- **Directions for this task**:
Word for word, transcribe the data below from the line with "- missing: rakieta/szary [468 359]" to the line with "- exchanged: słoik/zielony", keeping both of those lines.

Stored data
- - - - -
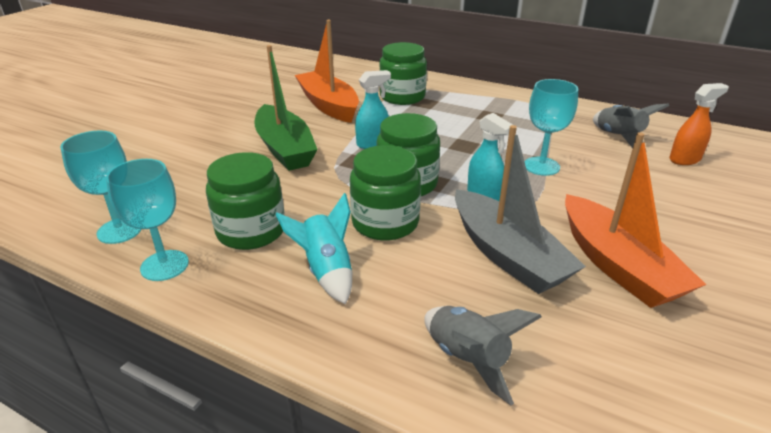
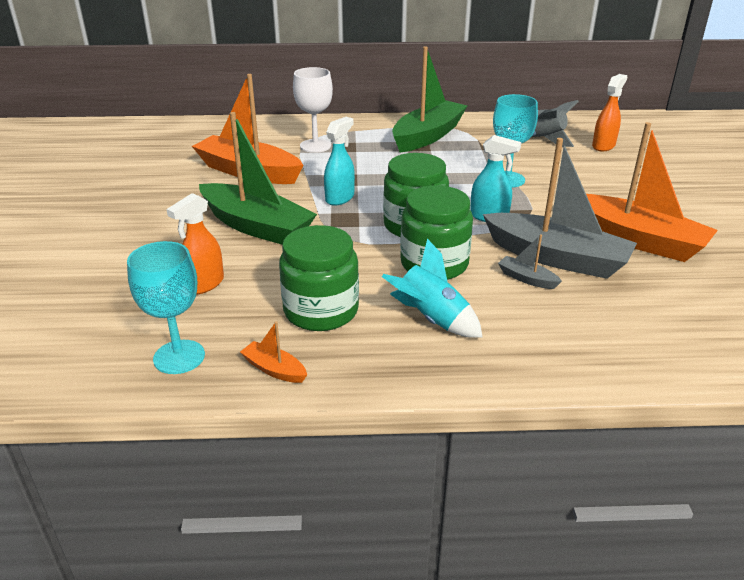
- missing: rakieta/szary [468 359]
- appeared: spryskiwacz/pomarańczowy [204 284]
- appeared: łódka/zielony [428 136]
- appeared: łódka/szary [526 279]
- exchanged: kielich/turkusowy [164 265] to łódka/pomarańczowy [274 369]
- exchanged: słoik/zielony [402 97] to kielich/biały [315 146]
- - - - -
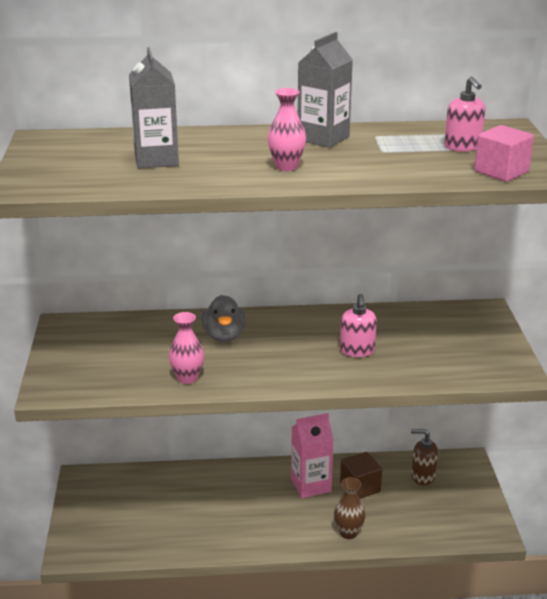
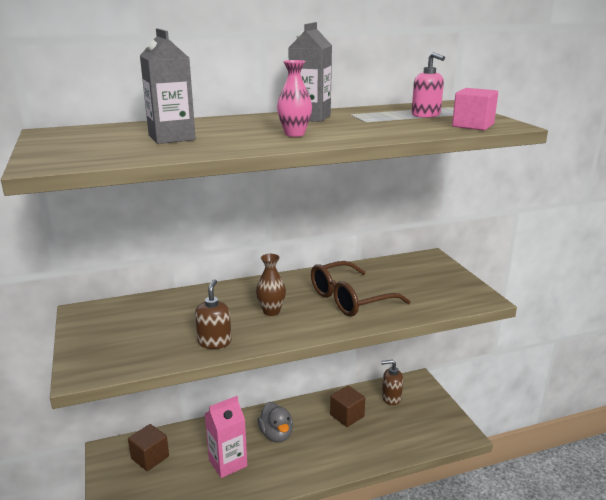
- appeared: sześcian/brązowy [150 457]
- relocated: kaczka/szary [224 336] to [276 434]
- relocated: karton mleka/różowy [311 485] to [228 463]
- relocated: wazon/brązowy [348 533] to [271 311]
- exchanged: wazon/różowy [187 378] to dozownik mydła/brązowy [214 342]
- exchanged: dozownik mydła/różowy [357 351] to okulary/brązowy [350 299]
- - - - -
- **Your response**:
- missing: rakieta/szary [468 359]
- appeared: spryskiwacz/pomarańczowy [204 284]
- appeared: łódka/zielony [428 136]
- appeared: łódka/szary [526 279]
- exchanged: kielich/turkusowy [164 265] to łódka/pomarańczowy [274 369]
- exchanged: słoik/zielony [402 97] to kielich/biały [315 146]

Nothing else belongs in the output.